## Activity
Filter the entries for the word "DGND". Copy each line that has it.

## Data for this task
◆ ◆ ◆ ◆ ◆ ◆ ◆

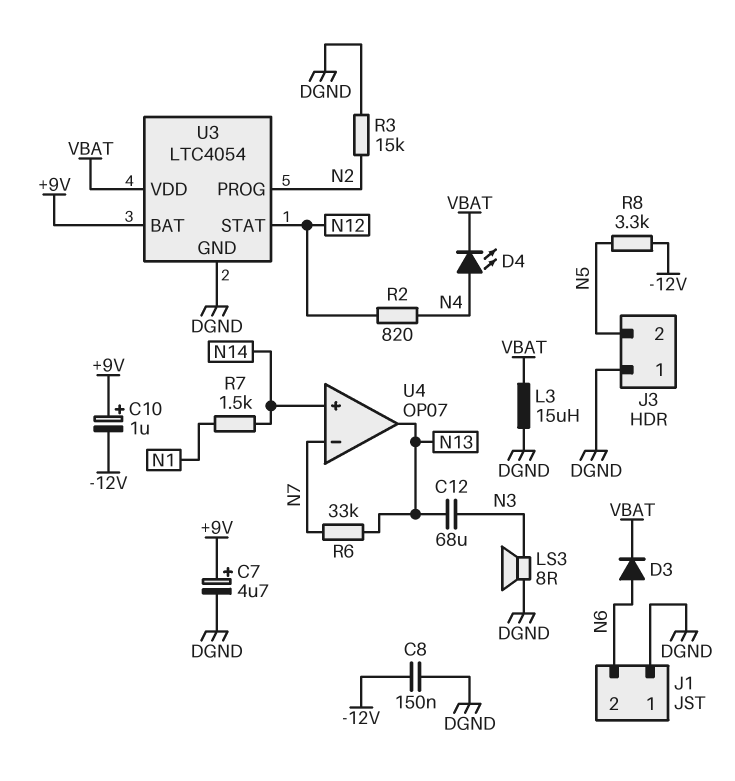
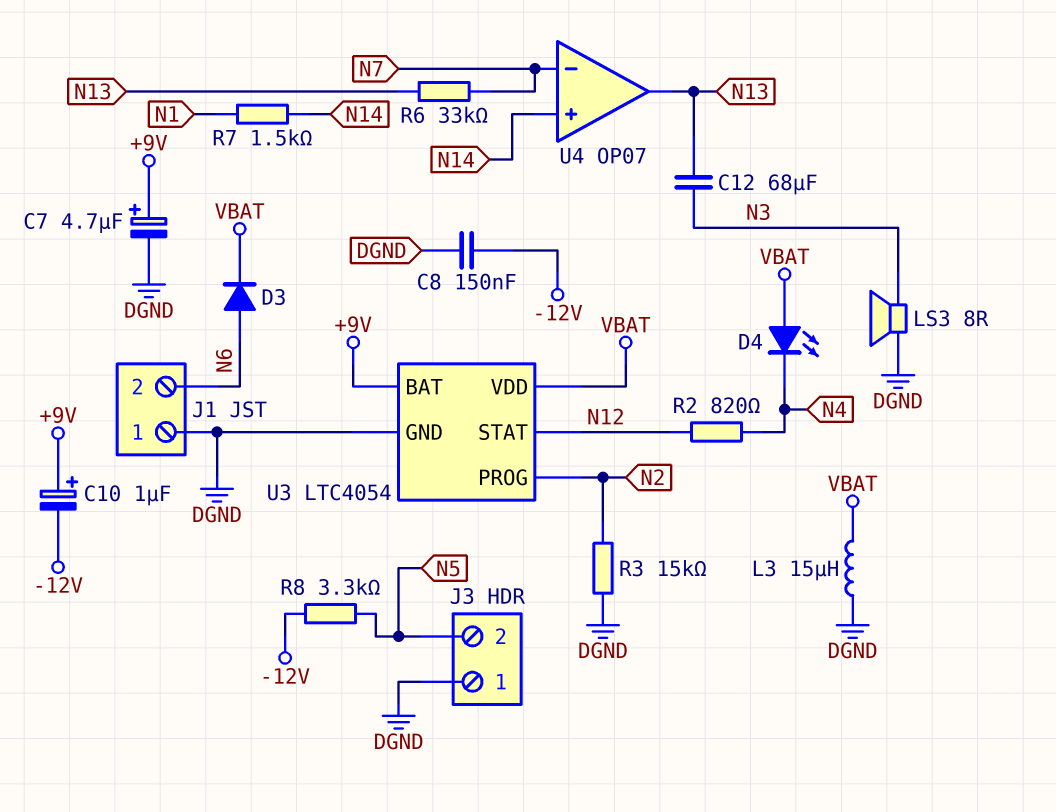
D4: LED (A N4, K VBAT) -> LED (A VBAT, K N4)

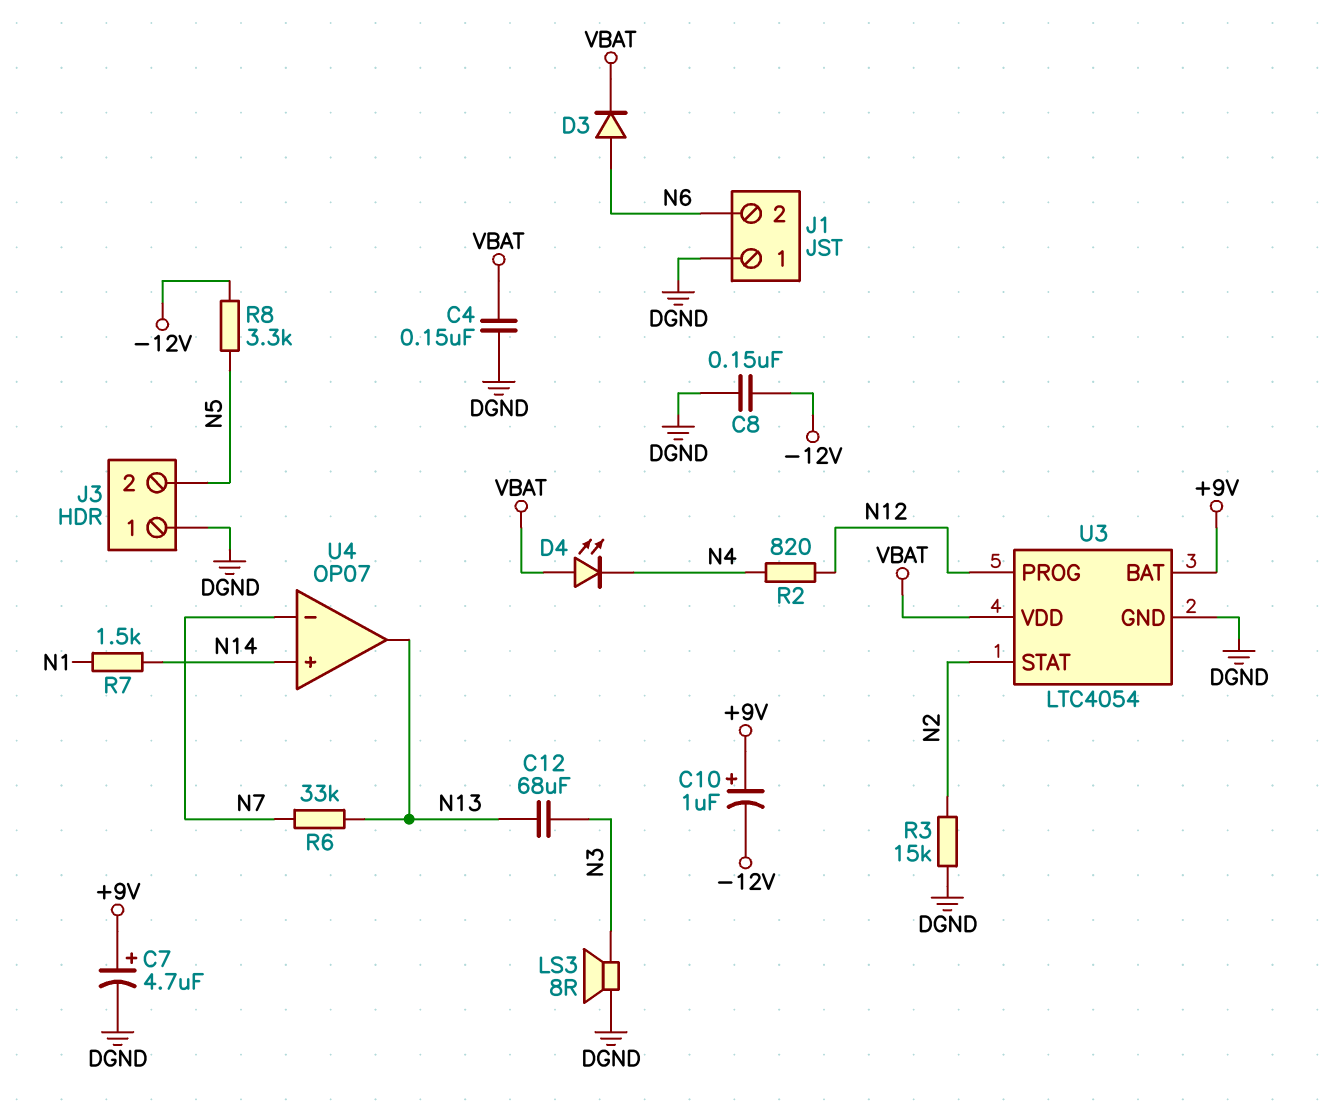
C4: none -> 150nF (DGND, VBAT)
L3: 15uH (DGND, VBAT) -> none
U3 pin PROG: N2 -> N12
U3 pin STAT: N12 -> N2

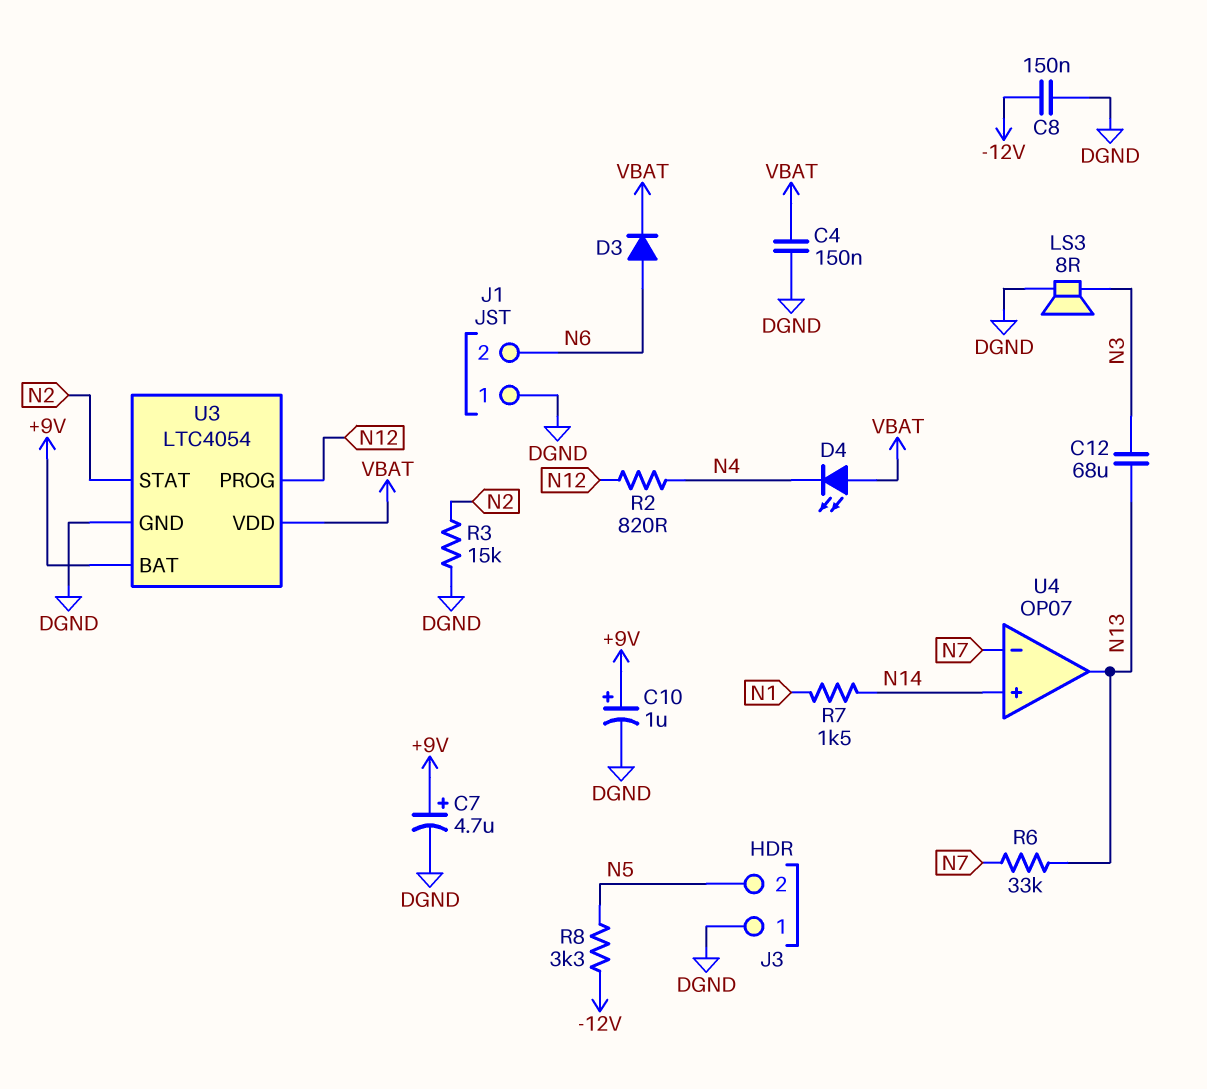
C10: 1uF (plus +9V, minus -12V) -> 1uF (plus +9V, minus DGND)

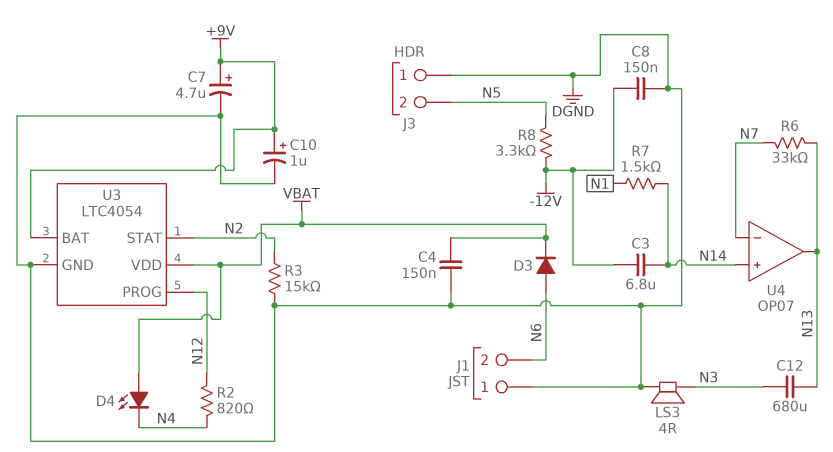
C3: none -> 6.8uF (-12V, N14)
C12: 68uF (N3, N13) -> 680uF (N3, N13)
LS3: speaker 8R (DGND, N3) -> speaker 4R (DGND, N3)

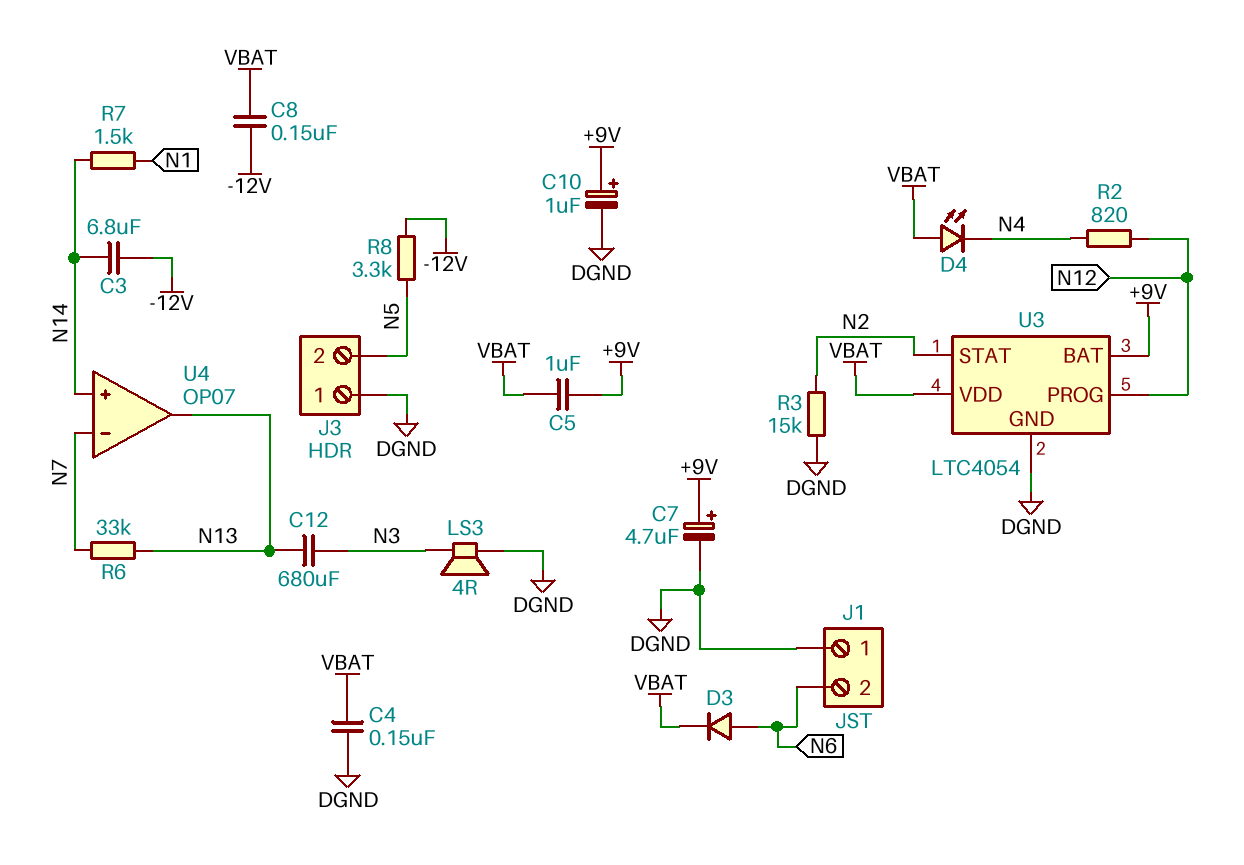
C5: none -> 1uF (+9V, VBAT)
C8: 150nF (-12V, DGND) -> 150nF (-12V, VBAT)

◆ ◆ ◆ ◆ ◆ ◆ ◆

## Exercise solution
C4: none -> 150nF (DGND, VBAT)
L3: 15uH (DGND, VBAT) -> none
C10: 1uF (plus +9V, minus -12V) -> 1uF (plus +9V, minus DGND)
LS3: speaker 8R (DGND, N3) -> speaker 4R (DGND, N3)
C8: 150nF (-12V, DGND) -> 150nF (-12V, VBAT)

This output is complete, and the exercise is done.